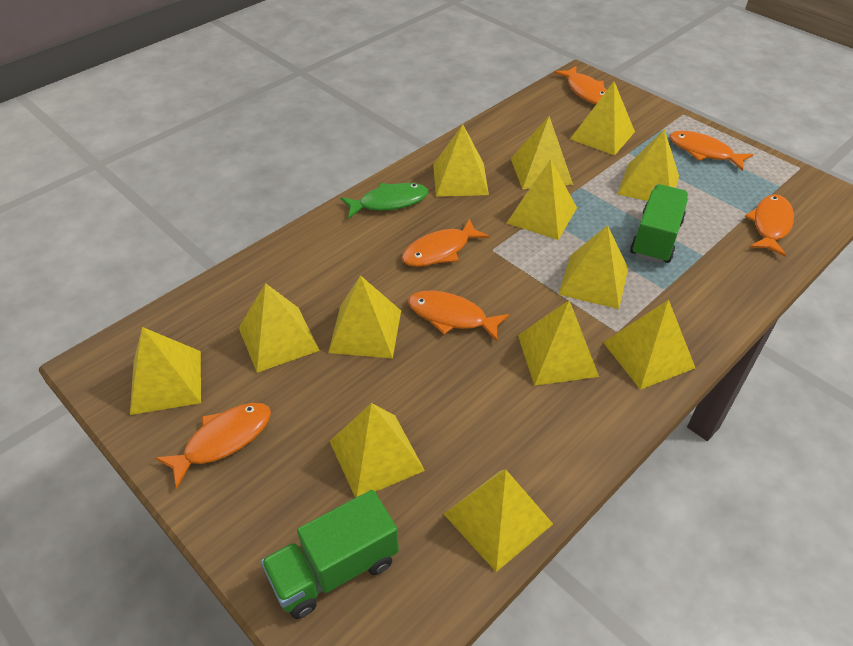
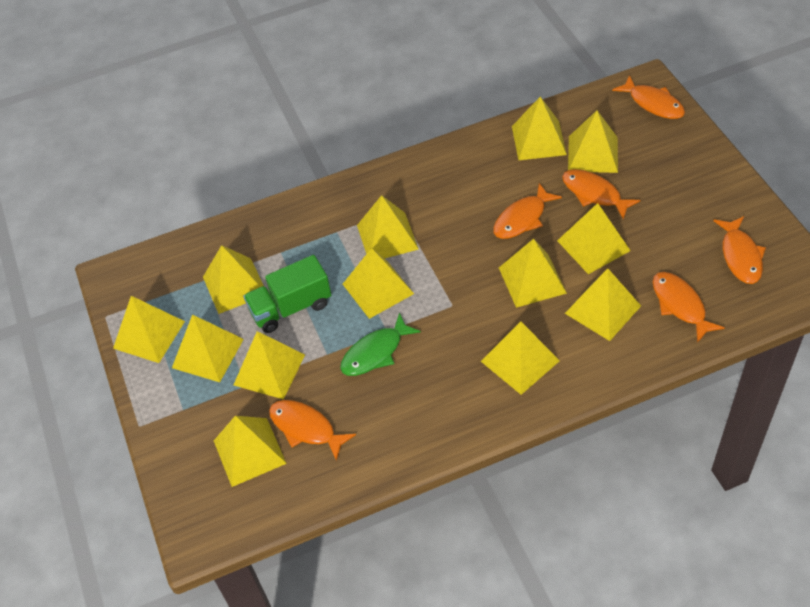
green truck: 2 -> 1

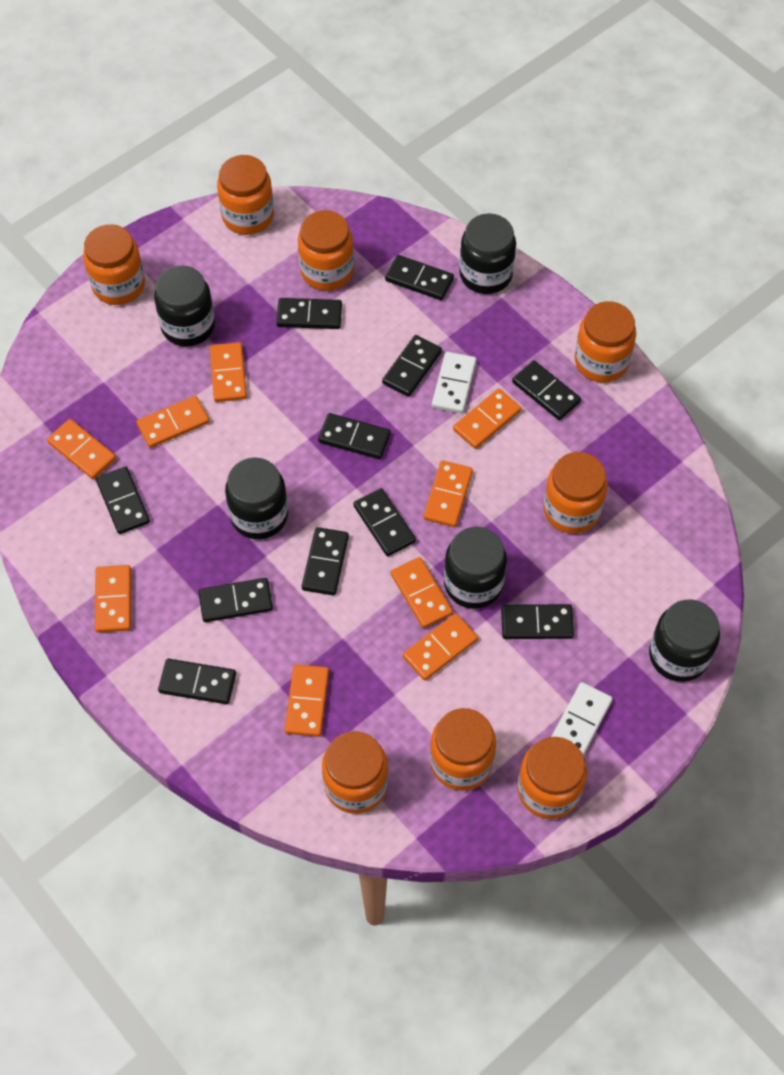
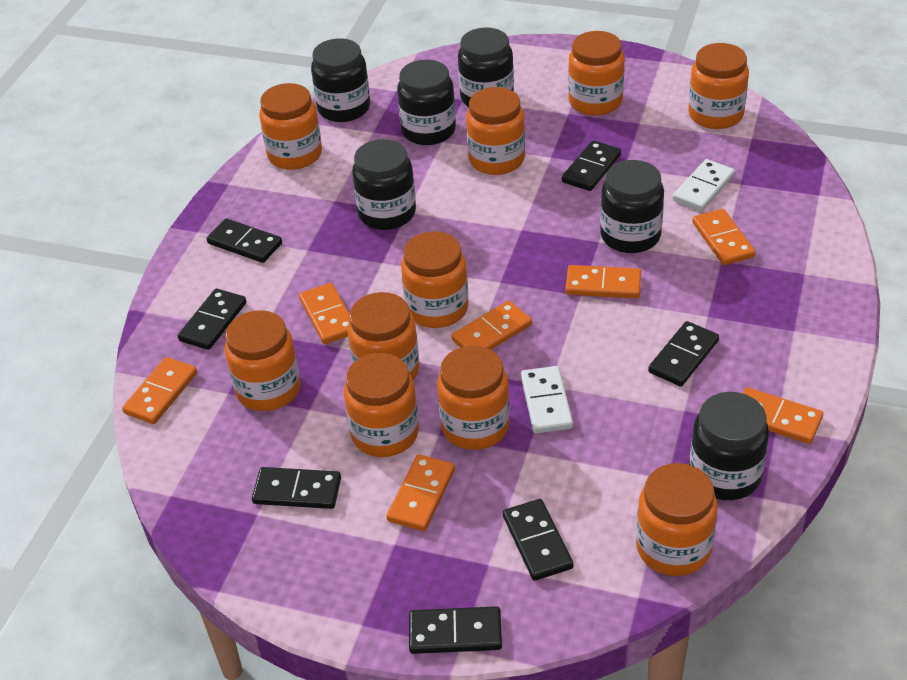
black domino: 11 -> 7
black jar: 5 -> 6
orange domino: 9 -> 7
orange jar: 8 -> 10

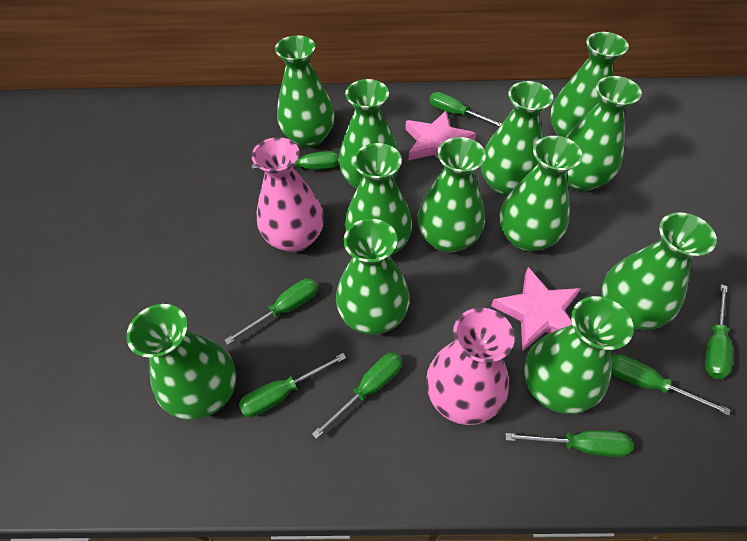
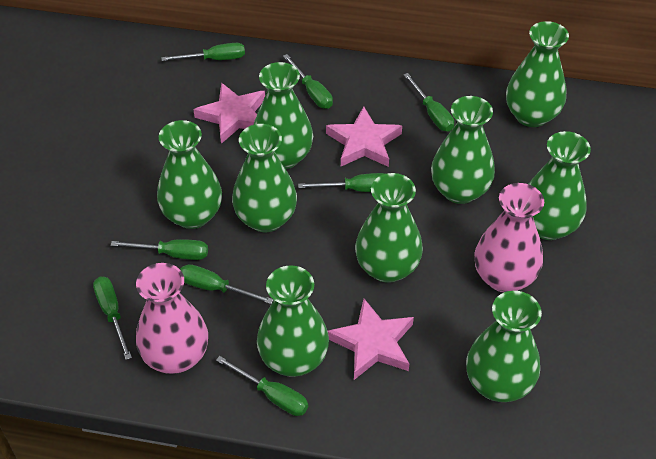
green vase: 12 -> 9
pink star: 2 -> 3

□ □ □ □ □ □ □

Everything in the data must be printed verbatim except the pictures.

* [Response area]
green truck: 2 -> 1

black domino: 11 -> 7
black jar: 5 -> 6
orange domino: 9 -> 7
orange jar: 8 -> 10

green vase: 12 -> 9
pink star: 2 -> 3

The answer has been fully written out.